### WHAT THE TASK ASKS
Rewrite all the lines below as a Markdown table with two columns, "No." for the row number and "Text" for the line, skipping blank lines and leaving out the pictures.

### DATASET RECORDS

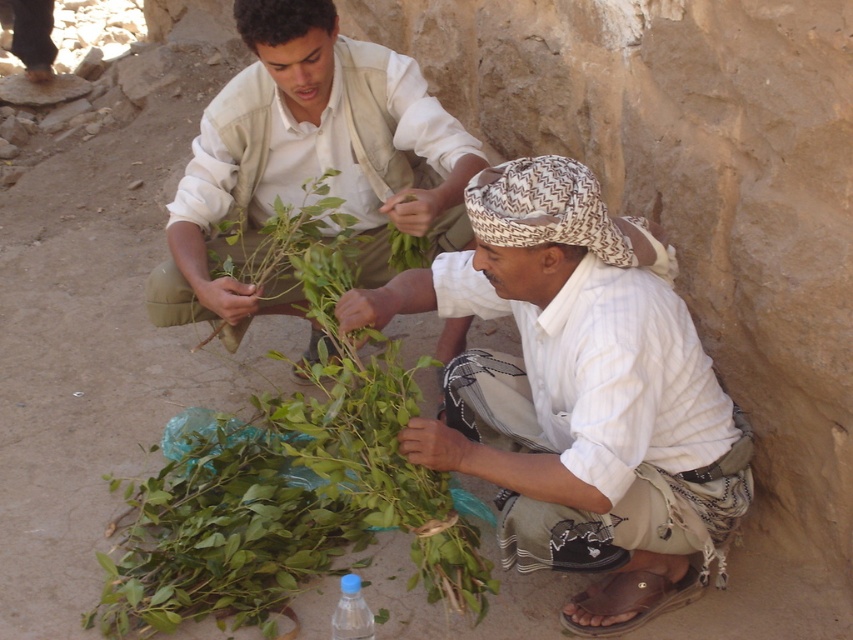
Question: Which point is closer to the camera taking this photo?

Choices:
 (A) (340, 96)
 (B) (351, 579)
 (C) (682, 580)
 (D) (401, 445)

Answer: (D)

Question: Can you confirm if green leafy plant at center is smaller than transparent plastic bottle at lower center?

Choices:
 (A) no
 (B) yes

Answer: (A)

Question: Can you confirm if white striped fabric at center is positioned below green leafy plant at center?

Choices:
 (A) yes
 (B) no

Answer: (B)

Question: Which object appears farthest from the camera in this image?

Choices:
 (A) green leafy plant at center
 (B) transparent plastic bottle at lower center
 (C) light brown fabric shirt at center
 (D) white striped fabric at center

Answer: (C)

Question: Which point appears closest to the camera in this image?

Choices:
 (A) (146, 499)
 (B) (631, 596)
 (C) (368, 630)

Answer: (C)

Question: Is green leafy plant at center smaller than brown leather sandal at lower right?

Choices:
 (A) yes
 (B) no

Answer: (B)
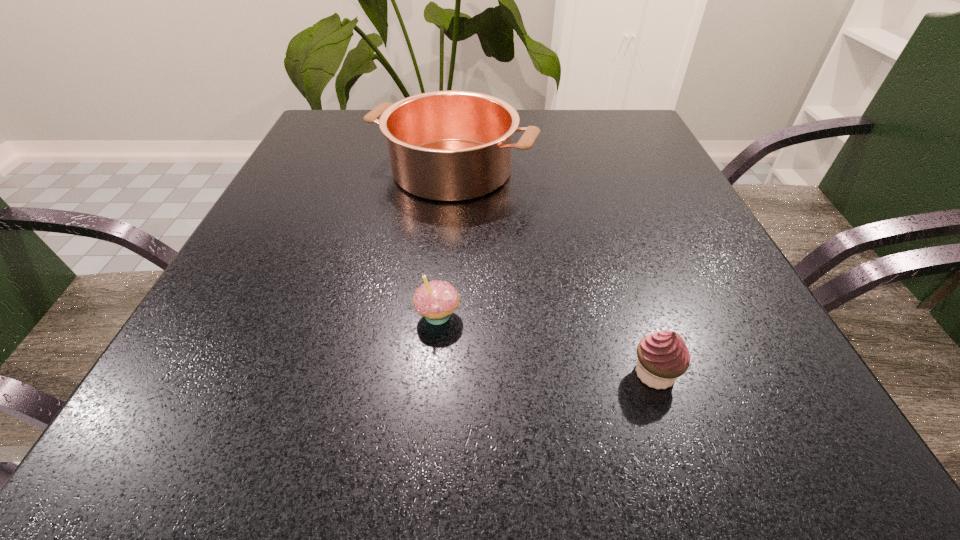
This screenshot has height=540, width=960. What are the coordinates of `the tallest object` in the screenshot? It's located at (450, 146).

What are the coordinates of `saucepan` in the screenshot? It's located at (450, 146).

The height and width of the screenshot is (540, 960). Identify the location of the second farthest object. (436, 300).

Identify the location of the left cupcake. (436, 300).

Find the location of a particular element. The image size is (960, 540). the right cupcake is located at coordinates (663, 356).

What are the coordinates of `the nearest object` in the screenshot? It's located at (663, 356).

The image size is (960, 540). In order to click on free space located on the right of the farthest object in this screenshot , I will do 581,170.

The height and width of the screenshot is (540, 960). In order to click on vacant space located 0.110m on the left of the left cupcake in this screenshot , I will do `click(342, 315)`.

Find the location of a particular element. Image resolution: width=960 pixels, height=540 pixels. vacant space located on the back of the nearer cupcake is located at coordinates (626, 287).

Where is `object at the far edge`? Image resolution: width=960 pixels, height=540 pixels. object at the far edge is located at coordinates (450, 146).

### PROBLEM SOLUTION
| No. | Text |
|---|---|
| 1 | Question: Which point is closer to the camera taking this photo? |
| 2 | Choices: |
| 3 |  (A) (340, 96) |
| 4 |  (B) (351, 579) |
| 5 |  (C) (682, 580) |
| 6 |  (D) (401, 445) |
| 7 | Answer: (D) |
| 8 | Question: Can you confirm if green leafy plant at center is smaller than transparent plastic bottle at lower center? |
| 9 | Choices: |
| 10 |  (A) no |
| 11 |  (B) yes |
| 12 | Answer: (A) |
| 13 | Question: Can you confirm if white striped fabric at center is positioned below green leafy plant at center? |
| 14 | Choices: |
| 15 |  (A) yes |
| 16 |  (B) no |
| 17 | Answer: (B) |
| 18 | Question: Which object appears farthest from the camera in this image? |
| 19 | Choices: |
| 20 |  (A) green leafy plant at center |
| 21 |  (B) transparent plastic bottle at lower center |
| 22 |  (C) light brown fabric shirt at center |
| 23 |  (D) white striped fabric at center |
| 24 | Answer: (C) |
| 25 | Question: Which point appears closest to the camera in this image? |
| 26 | Choices: |
| 27 |  (A) (146, 499) |
| 28 |  (B) (631, 596) |
| 29 |  (C) (368, 630) |
| 30 | Answer: (C) |
| 31 | Question: Is green leafy plant at center smaller than brown leather sandal at lower right? |
| 32 | Choices: |
| 33 |  (A) yes |
| 34 |  (B) no |
| 35 | Answer: (B) |
| 36 | This screenshot has height=540, width=960. What are the coordinates of `the tallest object` in the screenshot? It's located at (450, 146). |
| 37 | What are the coordinates of `saucepan` in the screenshot? It's located at (450, 146). |
| 38 | The height and width of the screenshot is (540, 960). Identify the location of the second farthest object. (436, 300). |
| 39 | Identify the location of the left cupcake. (436, 300). |
| 40 | Find the location of a particular element. The image size is (960, 540). the right cupcake is located at coordinates (663, 356). |
| 41 | What are the coordinates of `the nearest object` in the screenshot? It's located at (663, 356). |
| 42 | The image size is (960, 540). In order to click on free space located on the right of the farthest object in this screenshot , I will do 581,170. |
| 43 | The height and width of the screenshot is (540, 960). In order to click on vacant space located 0.110m on the left of the left cupcake in this screenshot , I will do `click(342, 315)`. |
| 44 | Find the location of a particular element. Image resolution: width=960 pixels, height=540 pixels. vacant space located on the back of the nearer cupcake is located at coordinates (626, 287). |
| 45 | Where is `object at the far edge`? Image resolution: width=960 pixels, height=540 pixels. object at the far edge is located at coordinates (450, 146). |